┌──

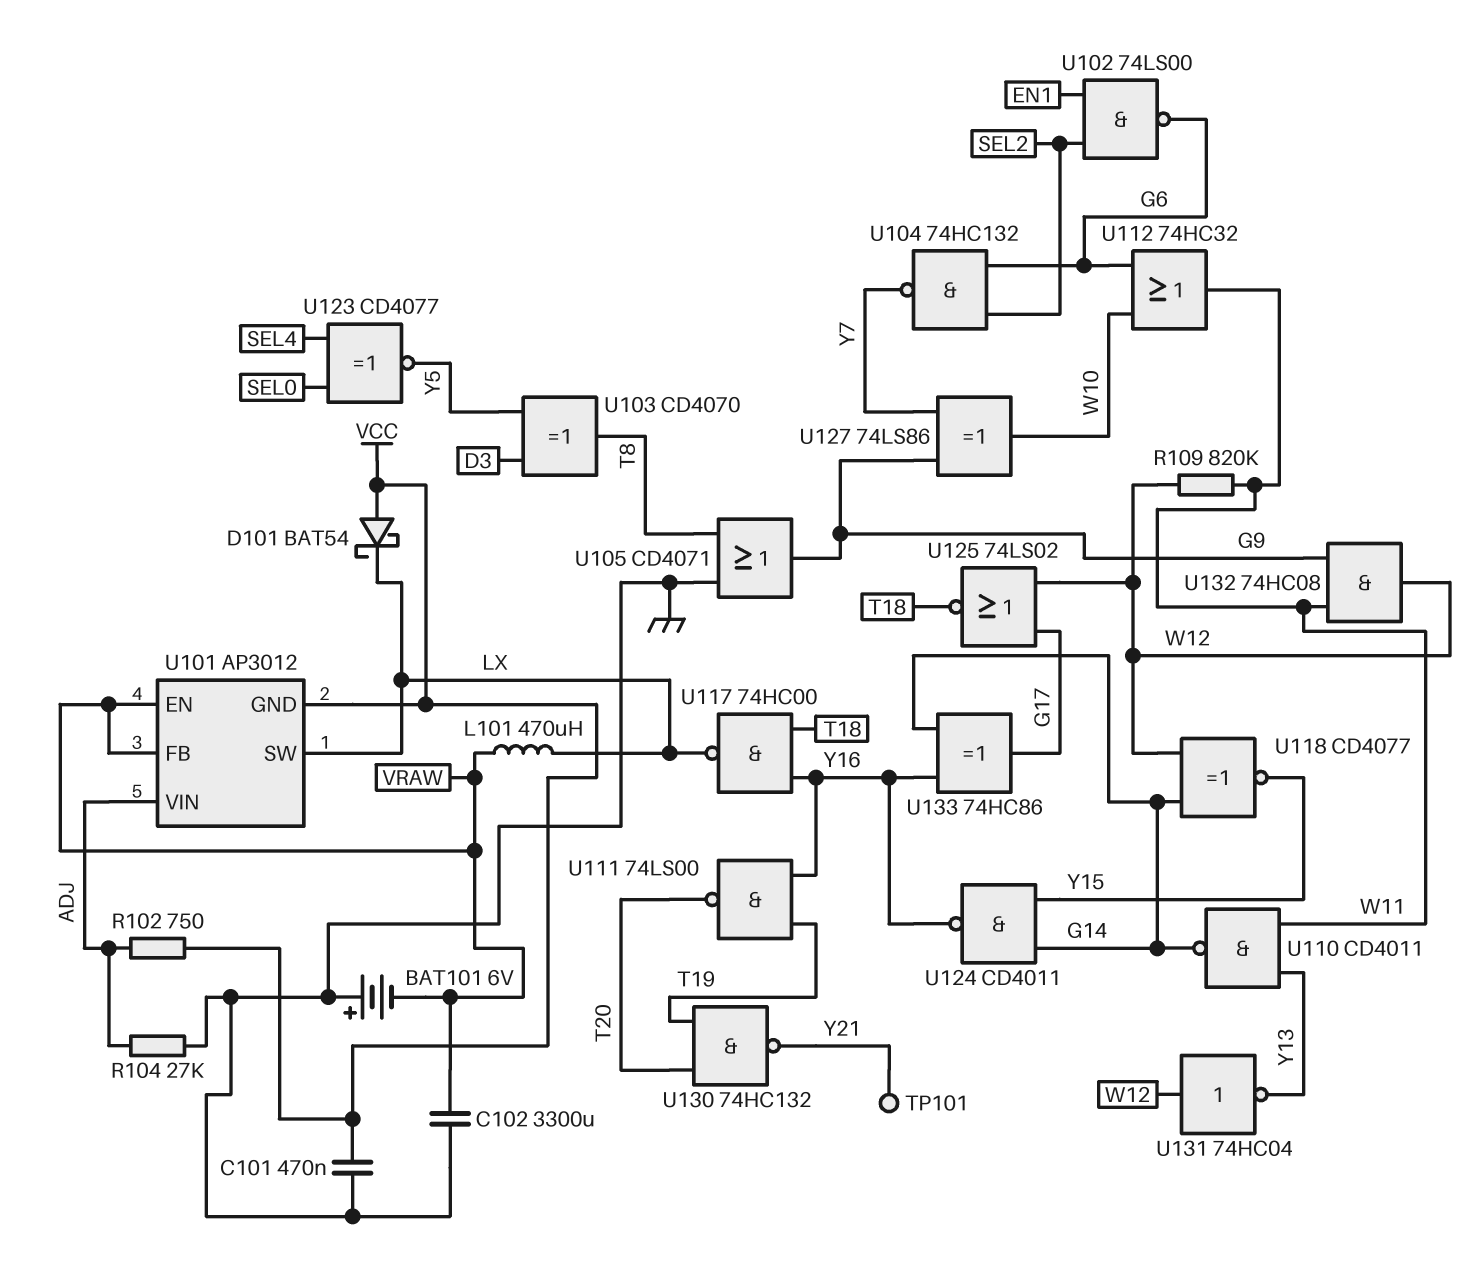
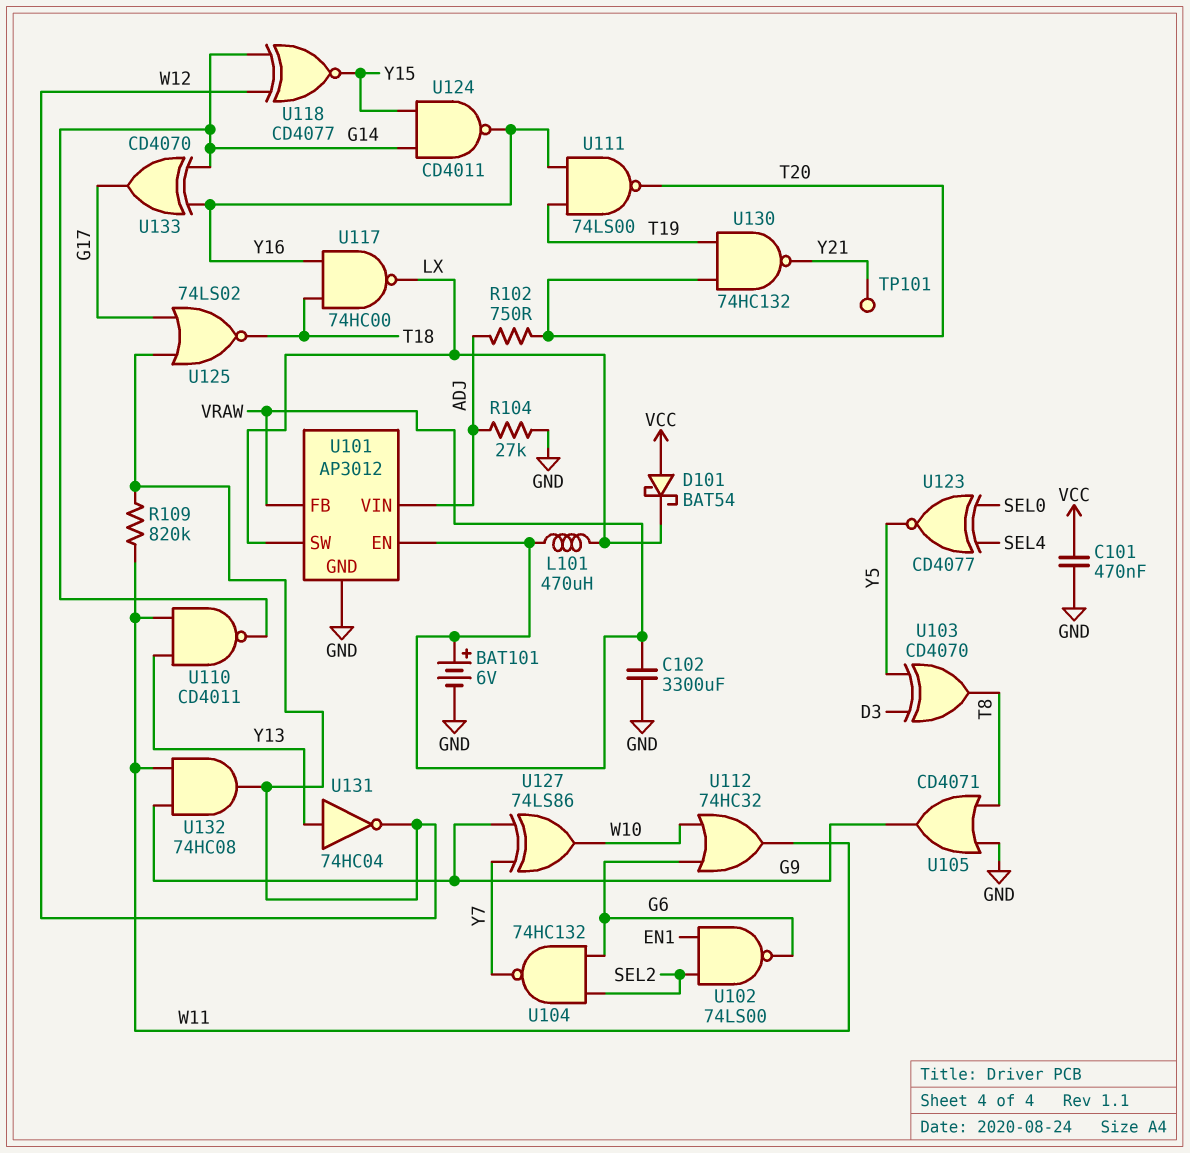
BAT101: 6V (plus GND, minus VRAW) -> 6V (plus VRAW, minus GND)
R102: 750 (ADJ, VCC) -> 750 (ADJ, T20)
U101 pin GND: VCC -> GND
U131: NOT 74HC04 (in W12, out Y13) -> NOT 74HC04 (in Y13, out W12)
U133: XOR 74HC86 (in G14, in Y16, out G17) -> XOR CD4070 (in G14, in Y16, out G17)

└──

TASK TO COMPLETE
Print each entry above verbatim, pictures left out.

SOLUTION FOR THIS PROBLEM
BAT101: 6V (plus GND, minus VRAW) -> 6V (plus VRAW, minus GND)
R102: 750 (ADJ, VCC) -> 750 (ADJ, T20)
U101 pin GND: VCC -> GND
U131: NOT 74HC04 (in W12, out Y13) -> NOT 74HC04 (in Y13, out W12)
U133: XOR 74HC86 (in G14, in Y16, out G17) -> XOR CD4070 (in G14, in Y16, out G17)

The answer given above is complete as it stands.